What you return must match the listing exactly, with every image removed.
### SUPPLIED MATERIAL ###
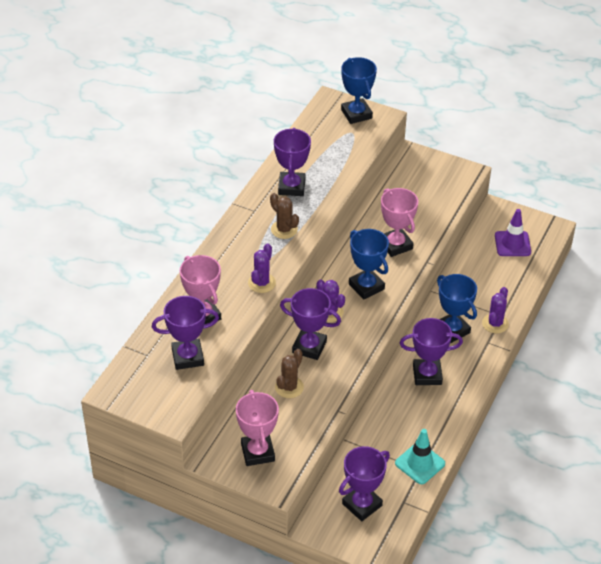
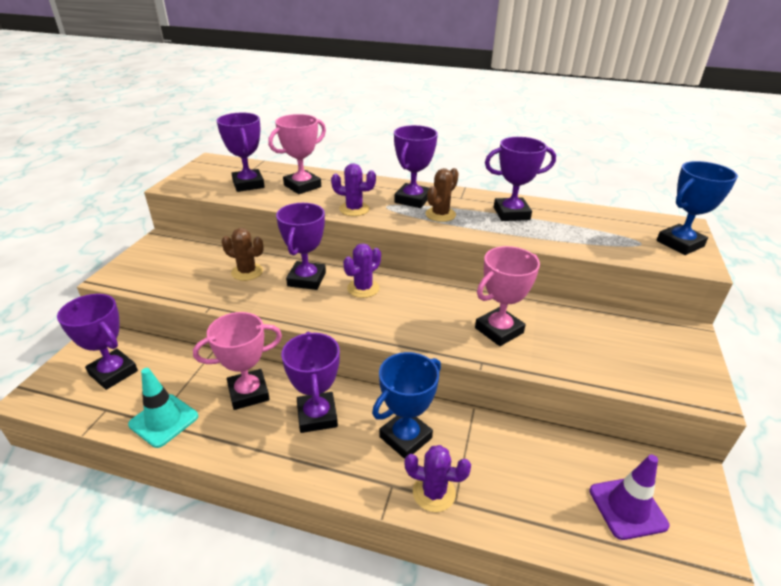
camera: 80 degrees right, 10 degrees down
(251, 242) = (412, 199): none -> purple trophy
(257, 452) = (161, 262): pink trophy -> pink trophy (248, 393)
(366, 286) = (413, 312): blue trophy -> none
###
TASK RESPONSE ->
camera: 80 degrees right, 10 degrees down
(251, 242) = (412, 199): none -> purple trophy
(257, 452) = (161, 262): pink trophy -> pink trophy (248, 393)
(366, 286) = (413, 312): blue trophy -> none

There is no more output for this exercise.